§ **TASK OBJECTIVE**
Collect all lines containing the word "each" from the data.

§ **INFORMATION PROVIDED**

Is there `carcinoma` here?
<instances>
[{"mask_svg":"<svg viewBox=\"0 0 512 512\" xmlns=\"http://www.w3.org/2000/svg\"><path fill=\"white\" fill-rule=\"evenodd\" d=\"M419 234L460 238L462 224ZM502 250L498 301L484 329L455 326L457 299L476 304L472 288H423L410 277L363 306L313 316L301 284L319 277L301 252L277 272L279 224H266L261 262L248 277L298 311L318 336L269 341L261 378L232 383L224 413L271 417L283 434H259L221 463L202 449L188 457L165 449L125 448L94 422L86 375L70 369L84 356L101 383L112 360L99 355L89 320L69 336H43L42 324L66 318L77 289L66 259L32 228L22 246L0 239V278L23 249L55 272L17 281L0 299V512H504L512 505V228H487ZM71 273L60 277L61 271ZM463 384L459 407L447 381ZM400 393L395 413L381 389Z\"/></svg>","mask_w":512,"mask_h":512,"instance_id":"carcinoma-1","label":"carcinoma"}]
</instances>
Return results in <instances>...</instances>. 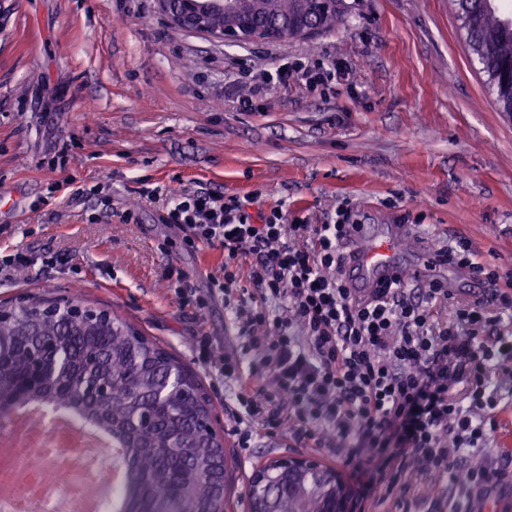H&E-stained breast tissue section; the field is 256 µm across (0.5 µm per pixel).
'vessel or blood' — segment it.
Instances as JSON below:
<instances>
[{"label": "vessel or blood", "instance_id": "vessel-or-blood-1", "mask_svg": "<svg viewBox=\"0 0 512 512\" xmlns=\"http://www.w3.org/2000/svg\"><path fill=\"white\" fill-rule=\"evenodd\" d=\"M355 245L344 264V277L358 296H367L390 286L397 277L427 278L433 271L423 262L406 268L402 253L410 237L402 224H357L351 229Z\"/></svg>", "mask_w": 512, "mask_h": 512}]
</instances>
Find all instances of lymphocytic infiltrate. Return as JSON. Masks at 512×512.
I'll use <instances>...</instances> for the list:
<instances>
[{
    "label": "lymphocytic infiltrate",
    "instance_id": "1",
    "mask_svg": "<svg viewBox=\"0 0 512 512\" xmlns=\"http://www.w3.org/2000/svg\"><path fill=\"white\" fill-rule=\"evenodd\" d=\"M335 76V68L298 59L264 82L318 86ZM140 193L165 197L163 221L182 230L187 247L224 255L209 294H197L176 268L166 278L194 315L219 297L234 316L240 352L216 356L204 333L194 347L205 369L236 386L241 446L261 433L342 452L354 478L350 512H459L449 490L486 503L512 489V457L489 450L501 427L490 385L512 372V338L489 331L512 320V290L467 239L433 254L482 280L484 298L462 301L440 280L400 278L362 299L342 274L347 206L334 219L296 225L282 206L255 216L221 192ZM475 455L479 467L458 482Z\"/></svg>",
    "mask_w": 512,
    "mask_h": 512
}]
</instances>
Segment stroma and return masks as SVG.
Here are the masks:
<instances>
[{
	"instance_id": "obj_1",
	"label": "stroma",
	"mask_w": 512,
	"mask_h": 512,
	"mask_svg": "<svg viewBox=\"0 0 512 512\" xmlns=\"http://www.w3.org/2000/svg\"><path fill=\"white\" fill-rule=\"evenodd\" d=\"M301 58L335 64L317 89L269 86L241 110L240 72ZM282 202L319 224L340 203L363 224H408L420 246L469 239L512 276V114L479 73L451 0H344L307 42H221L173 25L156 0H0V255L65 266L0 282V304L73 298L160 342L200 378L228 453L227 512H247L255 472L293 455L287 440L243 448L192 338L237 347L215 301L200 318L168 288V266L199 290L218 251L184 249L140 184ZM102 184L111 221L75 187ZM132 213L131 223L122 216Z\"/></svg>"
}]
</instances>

...

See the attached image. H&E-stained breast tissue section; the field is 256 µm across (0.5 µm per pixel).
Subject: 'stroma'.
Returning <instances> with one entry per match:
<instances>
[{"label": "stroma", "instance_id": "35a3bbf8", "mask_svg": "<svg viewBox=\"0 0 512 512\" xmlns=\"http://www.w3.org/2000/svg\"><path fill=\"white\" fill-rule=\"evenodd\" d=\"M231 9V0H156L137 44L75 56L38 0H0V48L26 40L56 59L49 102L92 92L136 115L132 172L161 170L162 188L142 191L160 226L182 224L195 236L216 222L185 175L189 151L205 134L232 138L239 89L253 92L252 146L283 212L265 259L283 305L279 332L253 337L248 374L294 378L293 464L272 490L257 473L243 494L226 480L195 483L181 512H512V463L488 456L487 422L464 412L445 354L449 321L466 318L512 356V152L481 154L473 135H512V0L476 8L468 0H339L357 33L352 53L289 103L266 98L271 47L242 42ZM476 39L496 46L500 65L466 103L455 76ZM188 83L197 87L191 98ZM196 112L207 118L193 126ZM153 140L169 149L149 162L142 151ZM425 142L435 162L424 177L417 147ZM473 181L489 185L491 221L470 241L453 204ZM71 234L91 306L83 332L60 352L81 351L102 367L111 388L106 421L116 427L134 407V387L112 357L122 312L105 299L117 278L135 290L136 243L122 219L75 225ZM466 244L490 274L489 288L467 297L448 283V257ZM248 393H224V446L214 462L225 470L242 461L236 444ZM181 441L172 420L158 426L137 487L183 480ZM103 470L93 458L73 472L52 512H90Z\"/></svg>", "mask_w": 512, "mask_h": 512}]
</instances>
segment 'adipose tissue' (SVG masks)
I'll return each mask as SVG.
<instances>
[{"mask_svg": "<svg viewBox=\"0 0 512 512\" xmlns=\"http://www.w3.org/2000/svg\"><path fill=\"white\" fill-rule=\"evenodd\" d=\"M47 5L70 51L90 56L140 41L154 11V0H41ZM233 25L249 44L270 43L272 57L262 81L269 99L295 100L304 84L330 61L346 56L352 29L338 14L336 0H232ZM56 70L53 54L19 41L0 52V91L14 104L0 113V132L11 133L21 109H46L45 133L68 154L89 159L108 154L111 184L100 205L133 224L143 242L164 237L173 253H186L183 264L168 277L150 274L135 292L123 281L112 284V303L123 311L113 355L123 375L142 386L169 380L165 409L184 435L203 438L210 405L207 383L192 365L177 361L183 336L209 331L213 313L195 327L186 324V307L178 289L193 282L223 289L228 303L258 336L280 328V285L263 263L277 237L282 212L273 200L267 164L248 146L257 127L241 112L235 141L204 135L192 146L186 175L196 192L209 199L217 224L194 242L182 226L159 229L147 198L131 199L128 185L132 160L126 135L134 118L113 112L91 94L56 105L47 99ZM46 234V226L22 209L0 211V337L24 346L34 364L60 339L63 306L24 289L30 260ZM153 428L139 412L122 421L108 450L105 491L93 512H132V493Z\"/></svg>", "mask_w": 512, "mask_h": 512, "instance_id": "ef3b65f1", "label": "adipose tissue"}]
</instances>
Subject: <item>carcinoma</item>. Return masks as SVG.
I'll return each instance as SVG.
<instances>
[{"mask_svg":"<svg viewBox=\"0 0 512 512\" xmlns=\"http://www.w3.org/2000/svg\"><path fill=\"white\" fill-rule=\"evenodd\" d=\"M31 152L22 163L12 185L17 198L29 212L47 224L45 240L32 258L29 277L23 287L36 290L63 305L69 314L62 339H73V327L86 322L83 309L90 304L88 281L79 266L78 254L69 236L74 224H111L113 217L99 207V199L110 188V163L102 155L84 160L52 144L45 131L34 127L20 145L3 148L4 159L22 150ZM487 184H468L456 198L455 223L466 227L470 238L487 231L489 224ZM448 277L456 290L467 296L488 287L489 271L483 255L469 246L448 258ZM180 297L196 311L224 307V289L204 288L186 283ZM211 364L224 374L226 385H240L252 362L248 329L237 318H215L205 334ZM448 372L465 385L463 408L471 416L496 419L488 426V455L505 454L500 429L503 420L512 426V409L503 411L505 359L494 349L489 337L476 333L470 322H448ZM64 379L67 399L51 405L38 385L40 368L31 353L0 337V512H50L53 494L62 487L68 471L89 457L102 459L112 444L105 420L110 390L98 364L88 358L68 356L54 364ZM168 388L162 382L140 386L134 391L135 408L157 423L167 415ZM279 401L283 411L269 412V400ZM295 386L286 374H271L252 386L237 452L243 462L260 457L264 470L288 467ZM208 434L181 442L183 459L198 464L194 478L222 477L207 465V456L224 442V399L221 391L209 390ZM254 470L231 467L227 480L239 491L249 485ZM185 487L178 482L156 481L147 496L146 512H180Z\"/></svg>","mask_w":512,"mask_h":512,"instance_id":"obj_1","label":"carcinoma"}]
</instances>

§ **REPLY TO THE TASK**
I'll return each mask as SVG.
I'll return each instance as SVG.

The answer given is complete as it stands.